Saved data entries:
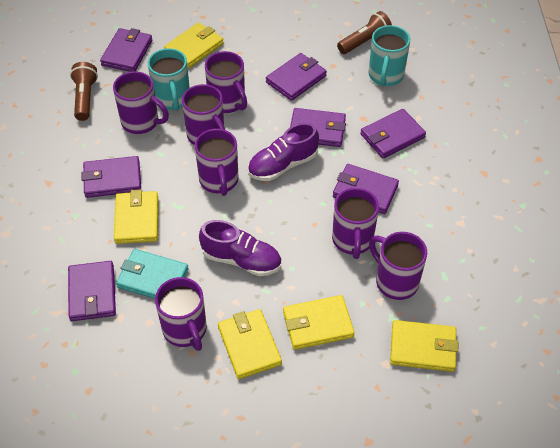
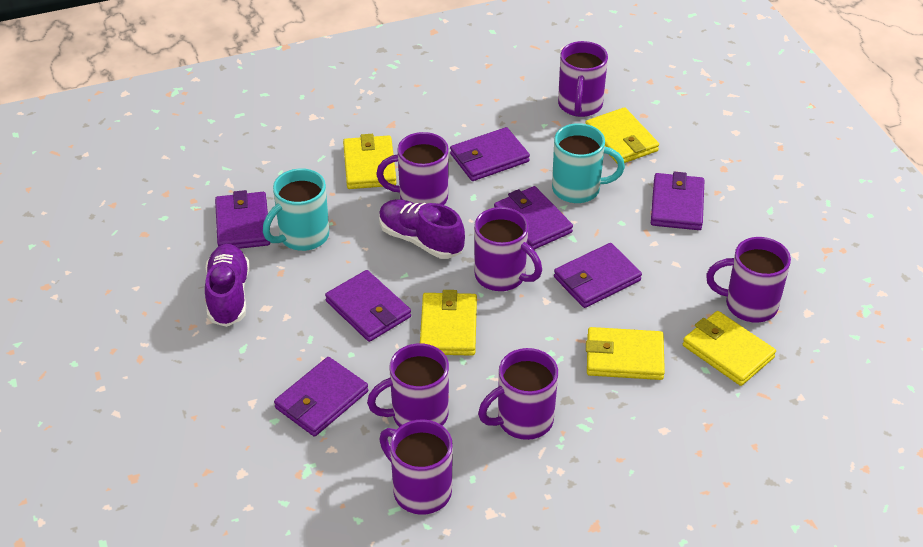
brown flashlight: 2 -> 0
turquoise wallet: 1 -> 0

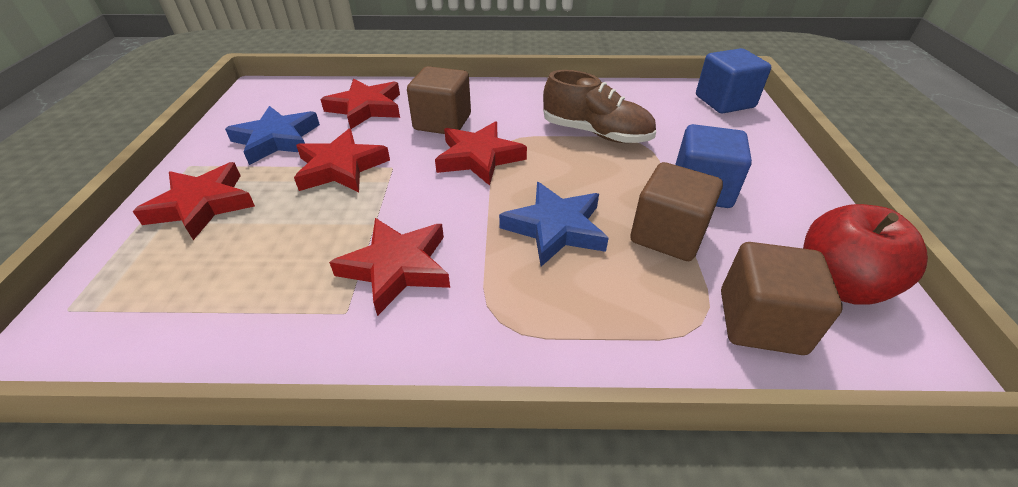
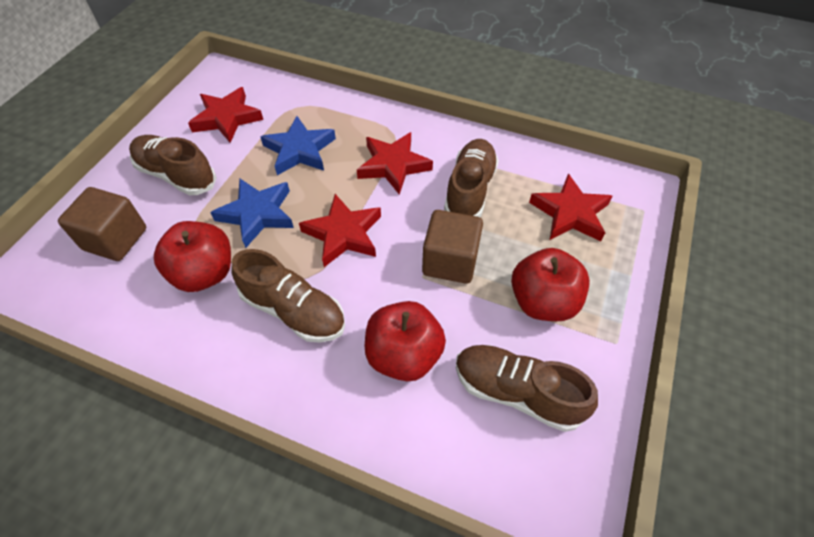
blue cube: 2 -> 0
brown cube: 3 -> 2
brown shoe: 1 -> 4
red apple: 1 -> 3
red star: 5 -> 4

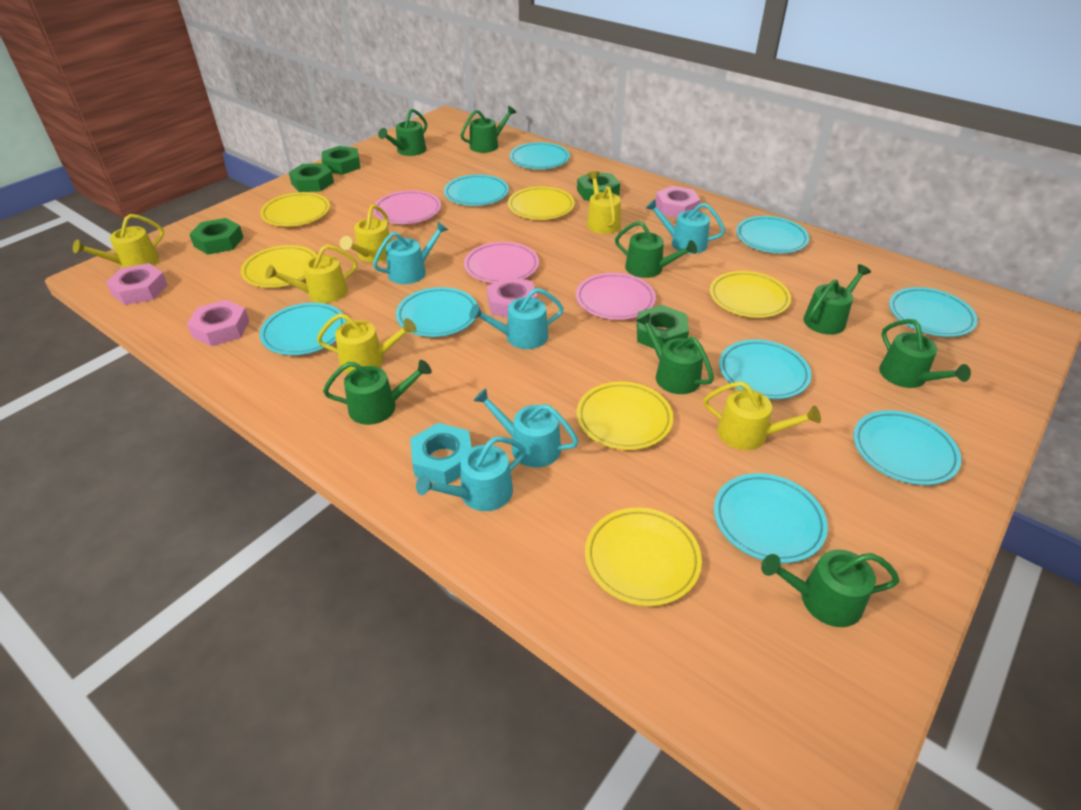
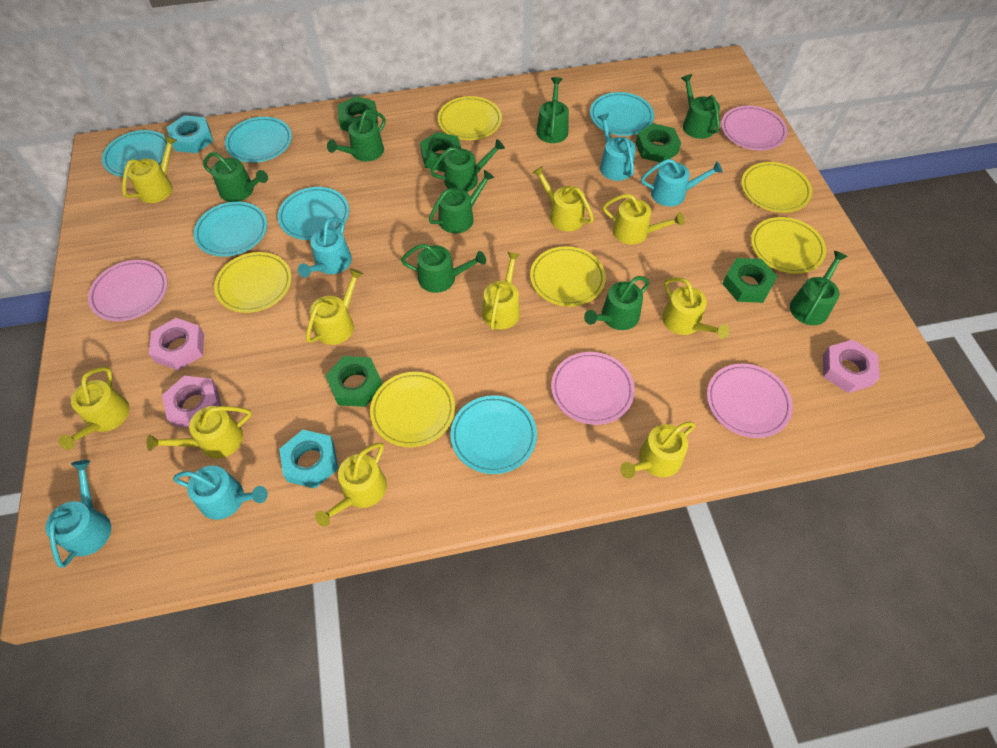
green watering can: 8 -> 9
pink nut: 4 -> 3
pink plate: 3 -> 4
turquoise nut: 1 -> 2
turquoise plate: 9 -> 6
yellow watering can: 6 -> 10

PROBLEM - Write out, exactly as they appear, the lines from the one containing "turquoise nut: 1 -> 2" through the last line of the records above, both included, and nothing more.

SOLUTION TO THIS PROBLEM -
turquoise nut: 1 -> 2
turquoise plate: 9 -> 6
yellow watering can: 6 -> 10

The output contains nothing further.